● **Entries provided**

┌──

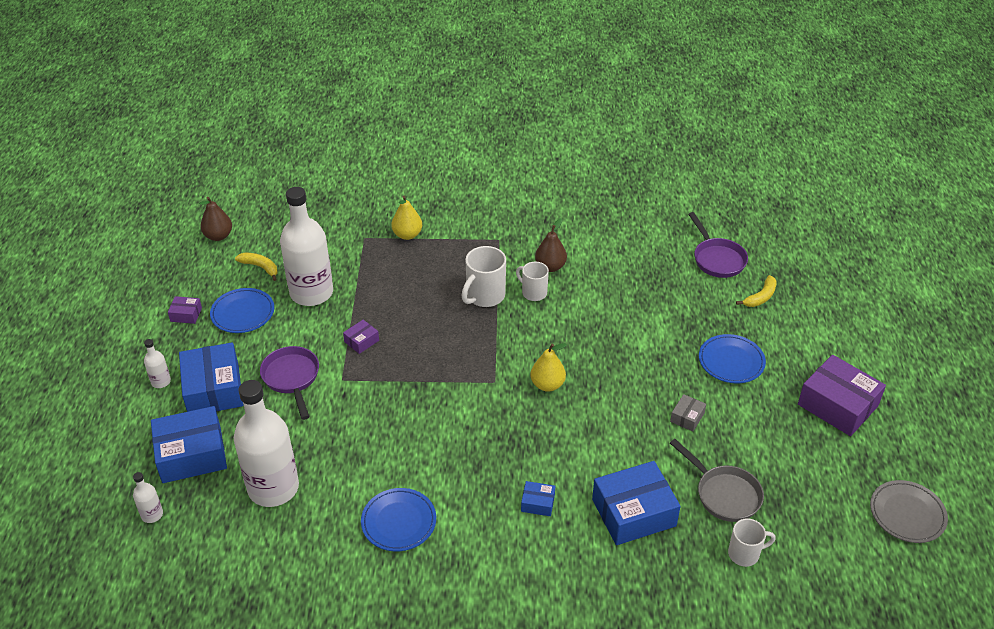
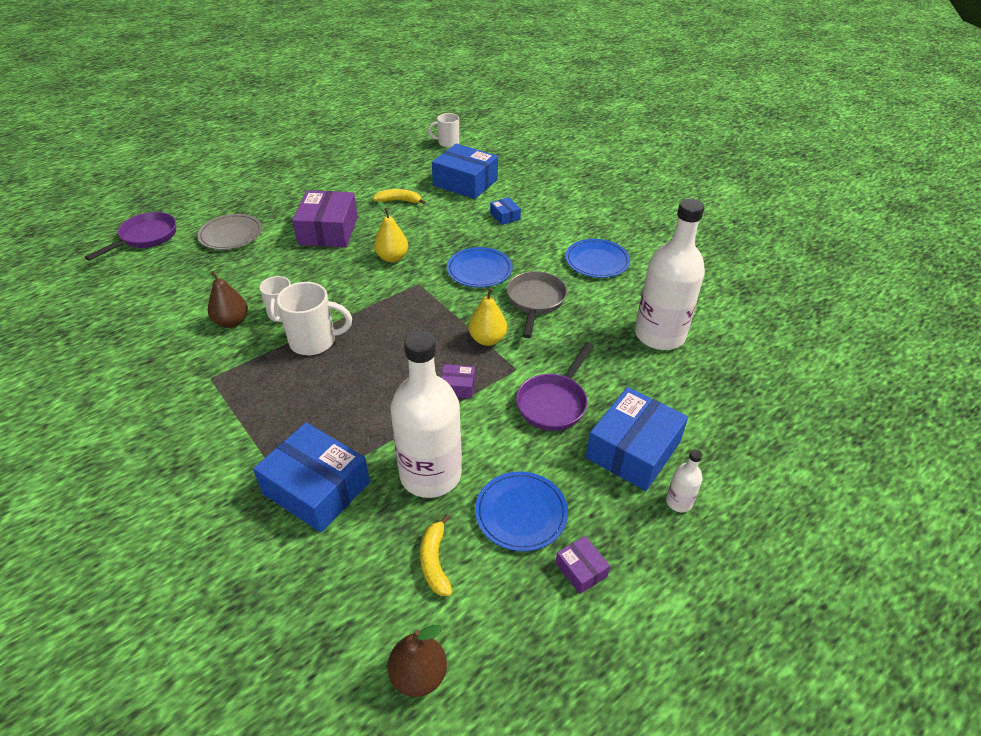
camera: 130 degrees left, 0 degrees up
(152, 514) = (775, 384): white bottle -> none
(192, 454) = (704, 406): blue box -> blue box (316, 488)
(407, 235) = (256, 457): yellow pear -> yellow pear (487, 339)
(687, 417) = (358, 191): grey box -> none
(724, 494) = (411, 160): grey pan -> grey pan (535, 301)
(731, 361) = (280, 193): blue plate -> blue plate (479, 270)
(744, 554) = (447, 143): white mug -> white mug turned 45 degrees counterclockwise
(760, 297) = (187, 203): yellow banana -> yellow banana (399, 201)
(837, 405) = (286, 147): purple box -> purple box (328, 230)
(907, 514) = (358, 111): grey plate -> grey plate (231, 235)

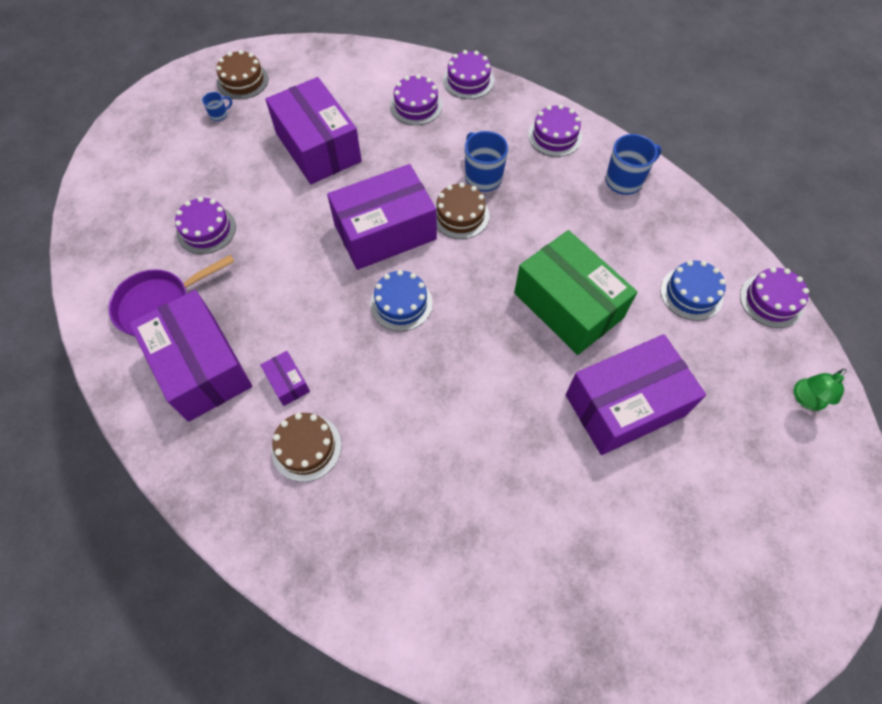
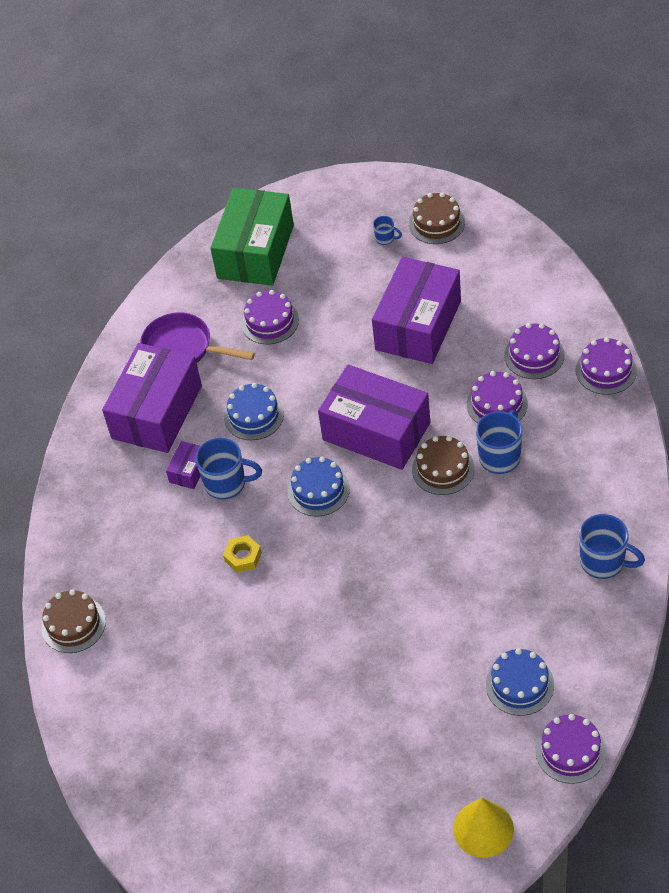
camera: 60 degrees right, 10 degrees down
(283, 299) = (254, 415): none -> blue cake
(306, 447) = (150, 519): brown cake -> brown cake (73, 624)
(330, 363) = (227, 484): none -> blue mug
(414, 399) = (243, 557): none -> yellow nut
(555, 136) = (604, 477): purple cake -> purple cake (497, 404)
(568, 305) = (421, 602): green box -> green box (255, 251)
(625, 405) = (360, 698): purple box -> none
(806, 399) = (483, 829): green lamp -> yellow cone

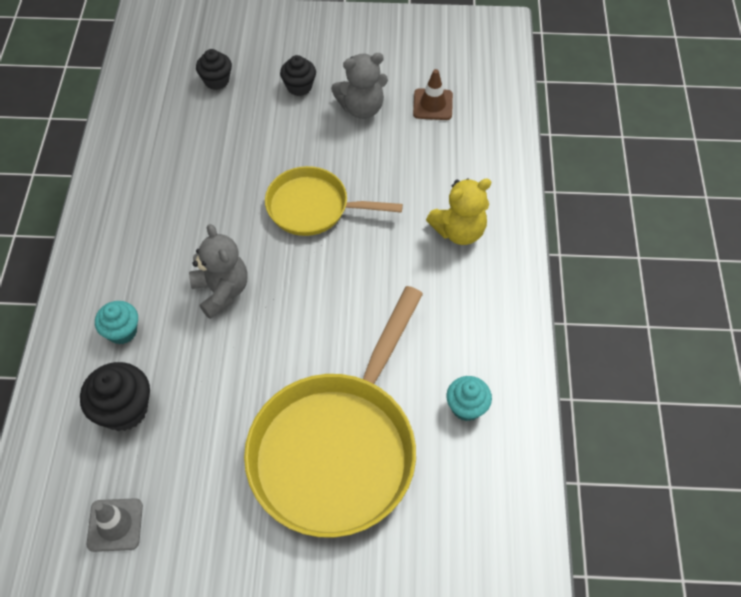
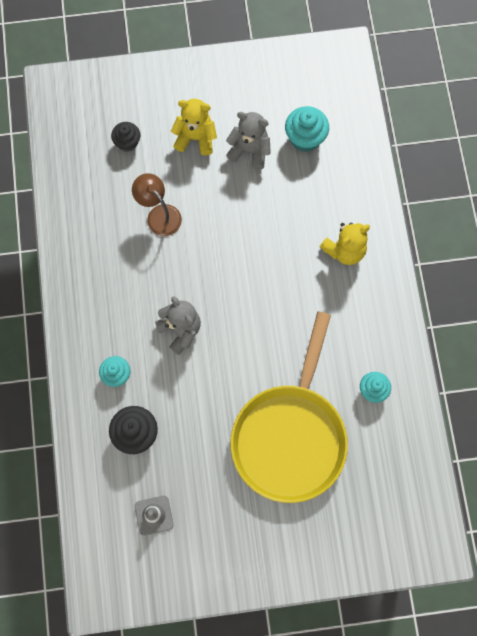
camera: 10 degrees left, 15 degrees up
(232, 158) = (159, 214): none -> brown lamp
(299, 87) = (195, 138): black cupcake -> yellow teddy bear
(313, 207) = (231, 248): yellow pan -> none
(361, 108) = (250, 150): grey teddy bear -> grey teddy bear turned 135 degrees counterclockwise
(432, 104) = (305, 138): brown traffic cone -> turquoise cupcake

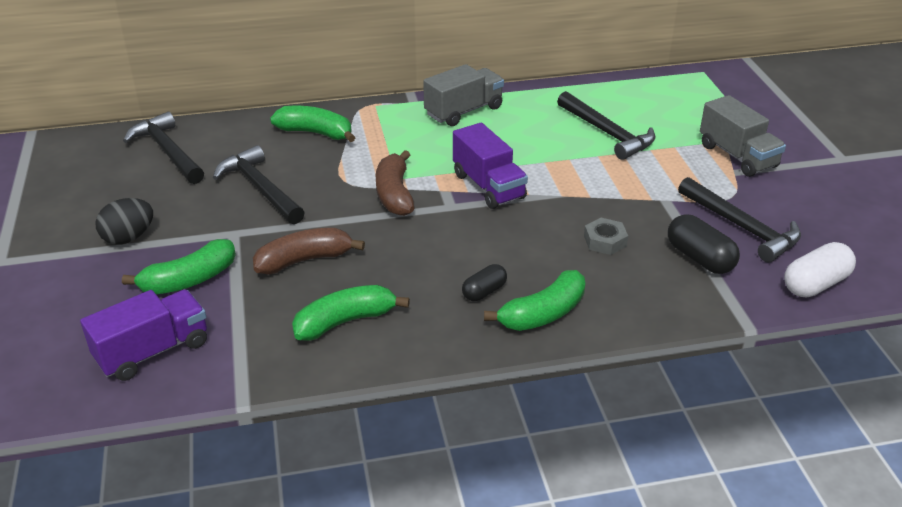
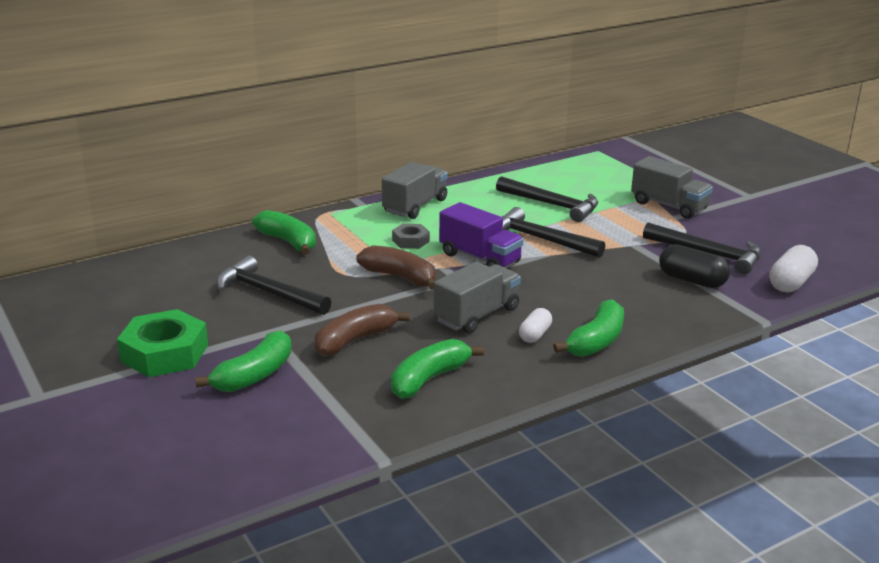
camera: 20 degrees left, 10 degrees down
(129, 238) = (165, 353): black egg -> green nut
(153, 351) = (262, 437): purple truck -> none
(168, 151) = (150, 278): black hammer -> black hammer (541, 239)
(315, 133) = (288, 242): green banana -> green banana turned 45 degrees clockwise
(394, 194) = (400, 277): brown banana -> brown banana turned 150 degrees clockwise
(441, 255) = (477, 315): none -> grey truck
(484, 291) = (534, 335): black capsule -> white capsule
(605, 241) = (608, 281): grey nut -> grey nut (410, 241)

└──

● **Problem**
Pictures stay out; copy every entry above exactly.

● **Exercise answer**
camera: 130 degrees left, 0 degrees up
(152, 514) = (775, 384): white bottle -> none
(192, 454) = (704, 406): blue box -> blue box (316, 488)
(407, 235) = (256, 457): yellow pear -> yellow pear (487, 339)
(687, 417) = (358, 191): grey box -> none
(724, 494) = (411, 160): grey pan -> grey pan (535, 301)
(731, 361) = (280, 193): blue plate -> blue plate (479, 270)
(744, 554) = (447, 143): white mug -> white mug turned 45 degrees counterclockwise
(760, 297) = (187, 203): yellow banana -> yellow banana (399, 201)
(837, 405) = (286, 147): purple box -> purple box (328, 230)
(907, 514) = (358, 111): grey plate -> grey plate (231, 235)

camera: 60 degrees right, 10 degrees down
(283, 299) = (254, 415): none -> blue cake
(306, 447) = (150, 519): brown cake -> brown cake (73, 624)
(330, 363) = (227, 484): none -> blue mug
(414, 399) = (243, 557): none -> yellow nut
(555, 136) = (604, 477): purple cake -> purple cake (497, 404)
(568, 305) = (421, 602): green box -> green box (255, 251)
(625, 405) = (360, 698): purple box -> none
(806, 399) = (483, 829): green lamp -> yellow cone

camera: 10 degrees left, 15 degrees up
(232, 158) = (159, 214): none -> brown lamp
(299, 87) = (195, 138): black cupcake -> yellow teddy bear
(313, 207) = (231, 248): yellow pan -> none
(361, 108) = (250, 150): grey teddy bear -> grey teddy bear turned 135 degrees counterclockwise
(432, 104) = (305, 138): brown traffic cone -> turquoise cupcake

camera: 20 degrees left, 10 degrees down
(129, 238) = (165, 353): black egg -> green nut
(153, 351) = (262, 437): purple truck -> none
(168, 151) = (150, 278): black hammer -> black hammer (541, 239)
(315, 133) = (288, 242): green banana -> green banana turned 45 degrees clockwise
(394, 194) = (400, 277): brown banana -> brown banana turned 150 degrees clockwise
(441, 255) = (477, 315): none -> grey truck
(484, 291) = (534, 335): black capsule -> white capsule
(605, 241) = (608, 281): grey nut -> grey nut (410, 241)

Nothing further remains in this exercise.